◆ **WHAT YOU WILL DO**: Please count the lines of the records below that contain the string "italic", treating uppercase and lowercase letters as different, and reply with only the number.

==== MATERIAL PROVIDED

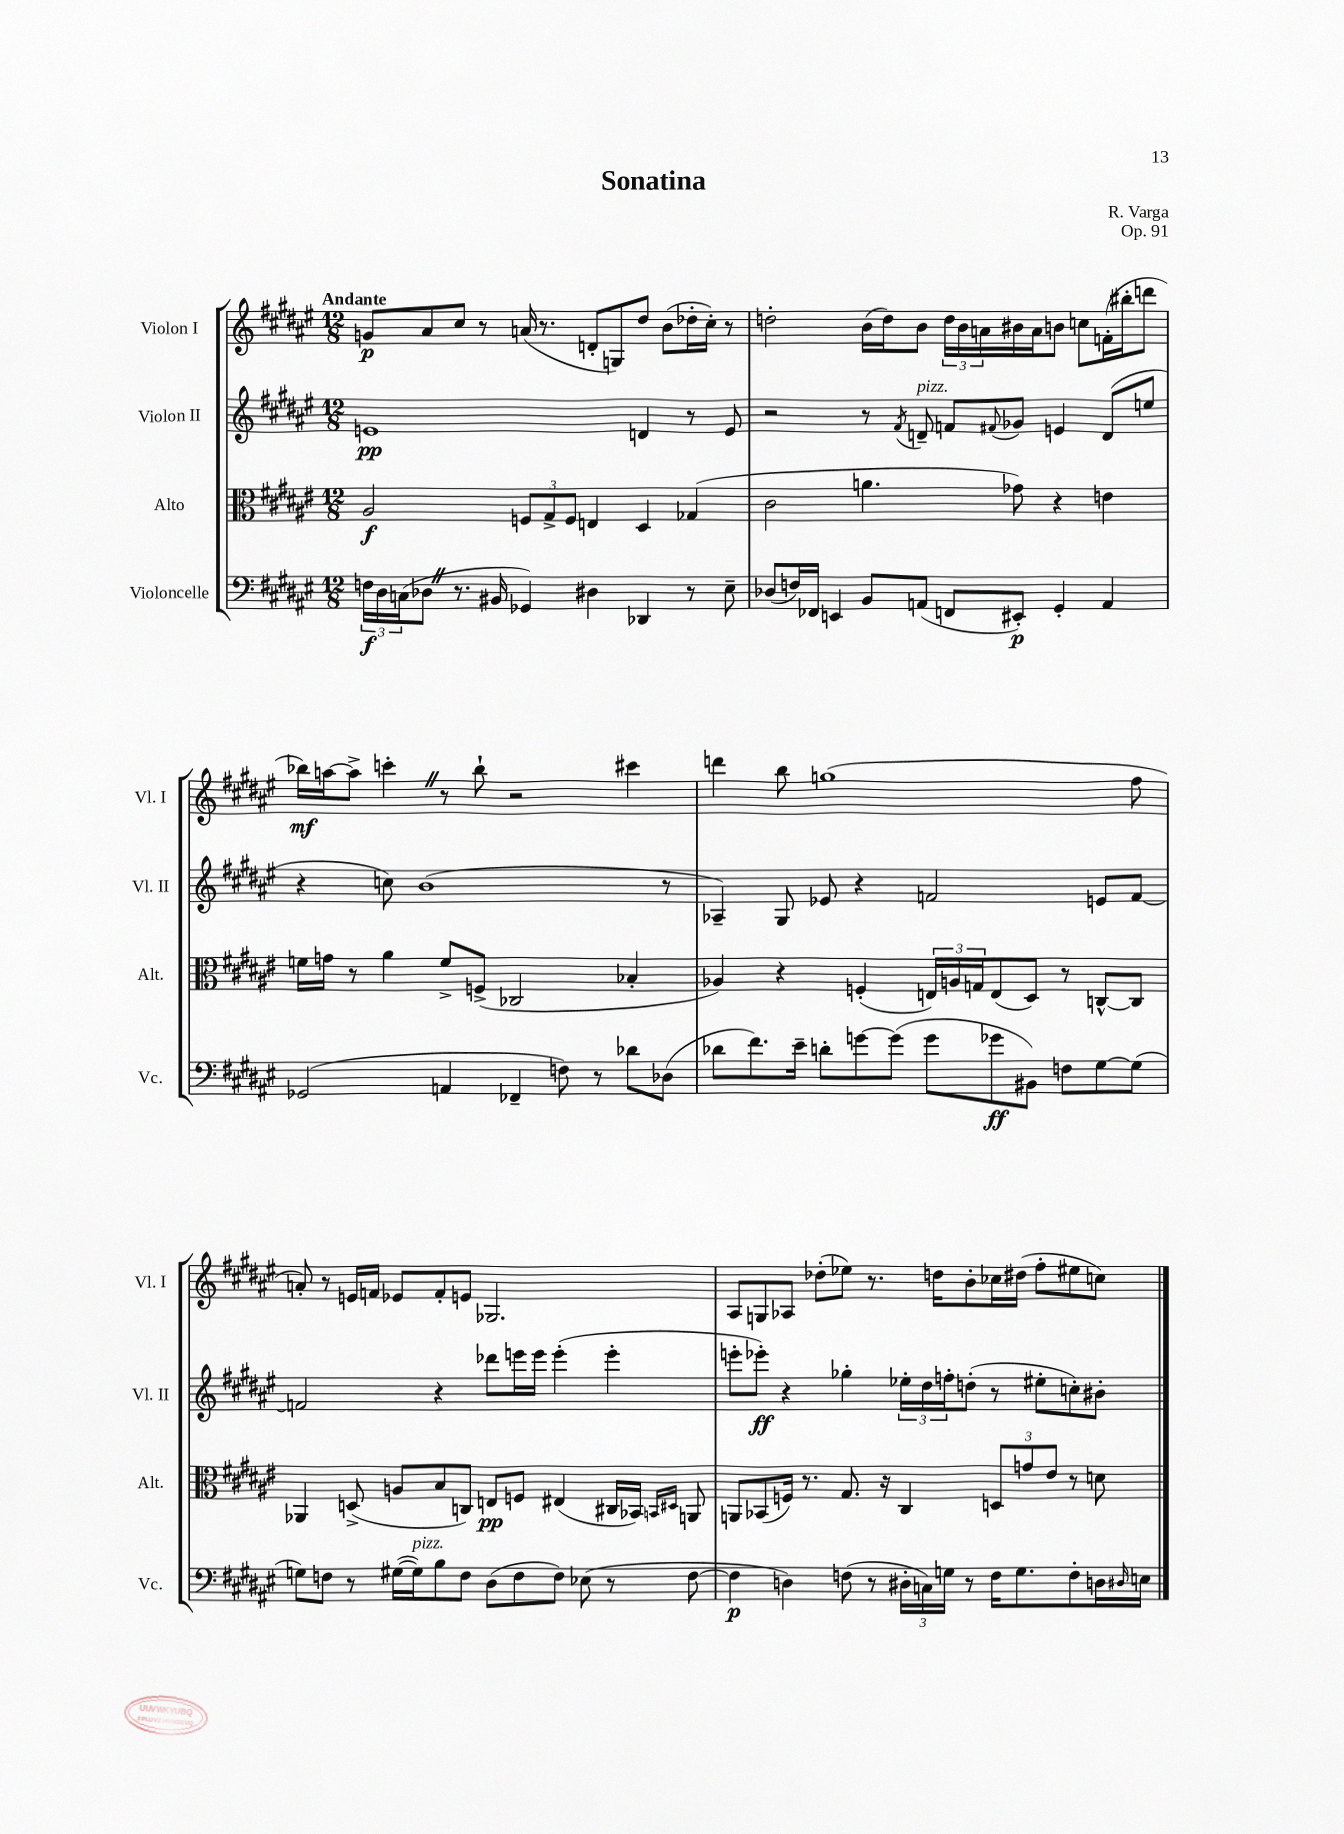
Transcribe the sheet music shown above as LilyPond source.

\header { title = "Sonatina" composer = "R. Varga" opus = "Op. 91" }
<<
\new StaffGroup <<
\new Staff = "s0" \with { instrumentName = "Violon I" shortInstrumentName = "Vl. I" } {
    \clef treble \key fis \major \numericTimeSignature \time 12/8 \tempo "Andante"
    g'8\p ais'8 cis''8 r8 a'16( r8. d'8-. g8) dis''8 b'8( des''16-. cis''16-.) r8 |
    d''2-. b'16( d''16) b'8 \tuplet 3/2 { d''16 b'16 a'16 } bis'16 a'16 b'8 c''8 f'16-.( bis''16-. d'''8 |
    bes''16\mf) a''16~ a''8-> c'''4-. \once \override BreathingSign.text = \markup { \musicglyph "scripts.caesura.straight" } \breathe r8 bes''8-! r2 cis'''4 |
    d'''4 b''8 g''1( fis''8 |
    a'8-.) r8 e'16 f'16 ees'8 f'8-. e'8 ges2. |
    ais8 g8 aes8 des''8-.( ees''8) r8. d''16 b'8-. ces''16 dis''16( fis''8-. eis''8 c''8) \bar "|." |
}
\new Staff = "s1" \with { instrumentName = "Violon II" shortInstrumentName = "Vl. II" } {
    \clef treble \key fis \major \numericTimeSignature \time 12/8
    e'1\pp d'4 r8 e'8 |
    r2 r8 \acciaccatura { fis'8 } d'8--^\markup { \italic "pizz." } f'8 \appoggiatura { fis'8 } ges'8 e'4 d'8( e''8 |
    r4 c''8) b'1( r8 |
    aes4--) gis8 ees'8 r4 f'2 e'8 f'8~ |
    f'2 r4 des'''8 e'''16 e'''16 e'''4-.( e'''4-. |
    e'''8-. ees'''8-.\ff) r4 ges''4-. \tuplet 3/2 { ees''16-. dis''16 f''16-. } d''8-.( r8 eis''8-. c''8-.) bis'8-. \bar "|." |
}
\new Staff = "s2" \with { instrumentName = "Alto" shortInstrumentName = "Alt." } {
    \clef alto \key fis \major \numericTimeSignature \time 12/8
    ais2\f \tuplet 3/2 { f8 gis8-> f8 } e4 dis4 ges4( |
    cis'2 a'4. ges'8) r4 e'4 |
    f'16 g'16 r8 ais'4 f'8-> f8->( ces2 bes4-. |
    aes4) r4 f4-.( \tuplet 3/2 { e16) a16 g16 } e8( dis8) r8 c8~-^ c8 |
    aes,4 d8->( a8 b8 c8) e8\pp f8 eis4( cis16 bes,16) \grace { b,16 dis16 } a,8 |
    a,8 bes,8( f16) r8. gis8. r16 cis4 \tuplet 3/2 { d8 g'8 eis'8 } r8 d'8 \bar "|." |
}
\new Staff = "s3" \with { instrumentName = "Violoncelle" shortInstrumentName = "Vc." } {
    \clef bass \key fis \major \numericTimeSignature \time 12/8
    \tuplet 3/2 { f16\f dis16 c16( } des8 \once \override BreathingSign.text = \markup { \musicglyph "scripts.caesura.straight" } \breathe r8. bis,16 ges,4) dis4 des,4 r8 eis8-- |
    des8( f16) fes,16 e,4 b,8 a,8( f,8 eis,8-.\p) gis,4-. a,4 |
    ges,2( a,4 fes,4-- f8) r8 des'8 des8( |
    des'8 fis'8.) eis'16-- d'8-. g'8~ g'8( g'8 ges'8\ff bis,8) f8 gis8~ gis8( |
    g8) f8 r8 gis16~( gis16^\markup { \italic "pizz." }) b8 f8 dis8( f8 f8) ees8( r8 f8~ |
    f4\p d4) f8( r8 \tuplet 3/2 { dis16-. c16) g16 } r8 f16 g8. f8-. d16 \grace { dis16 } e16 \bar "|." |
}
>>
>>
\layout { \context { \Score \remove "Bar_number_engraver" } }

========

◆ **RESPONSE**: 2